━━━━━ Extracted data

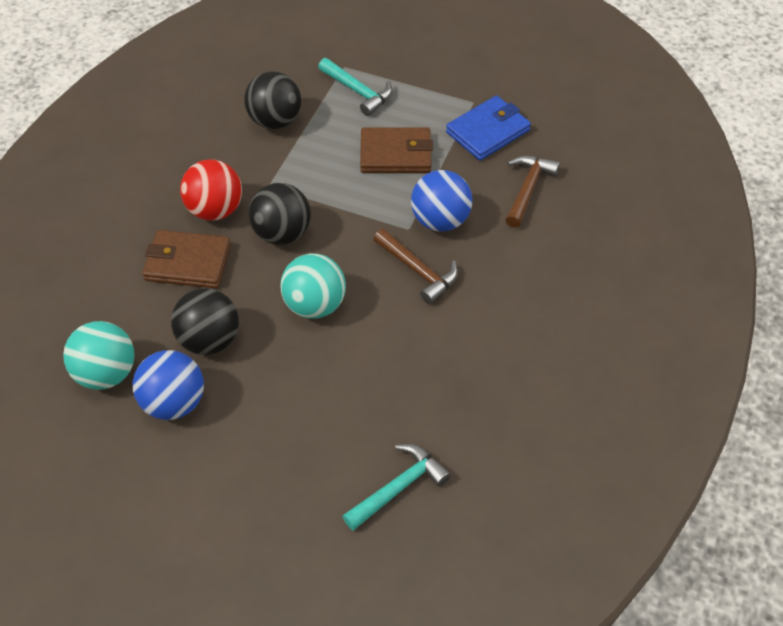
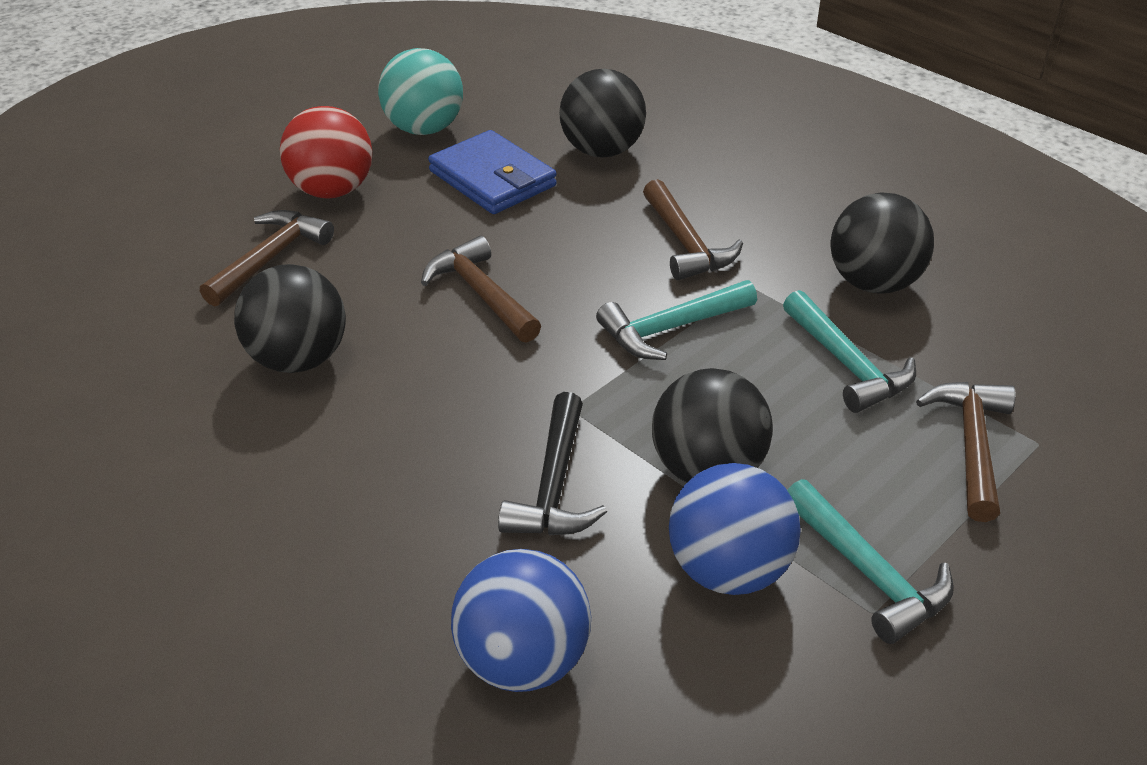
black ball: 3 -> 4
black hammer: 0 -> 1
brown hammer: 2 -> 4
brown wallet: 2 -> 0
turquoise ball: 2 -> 1
turquoise hammer: 2 -> 3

━━━━━━━━━━

Work request | The task calls for duplicating the data exactly, with no images kept.

Exercise result |
black ball: 3 -> 4
black hammer: 0 -> 1
brown hammer: 2 -> 4
brown wallet: 2 -> 0
turquoise ball: 2 -> 1
turquoise hammer: 2 -> 3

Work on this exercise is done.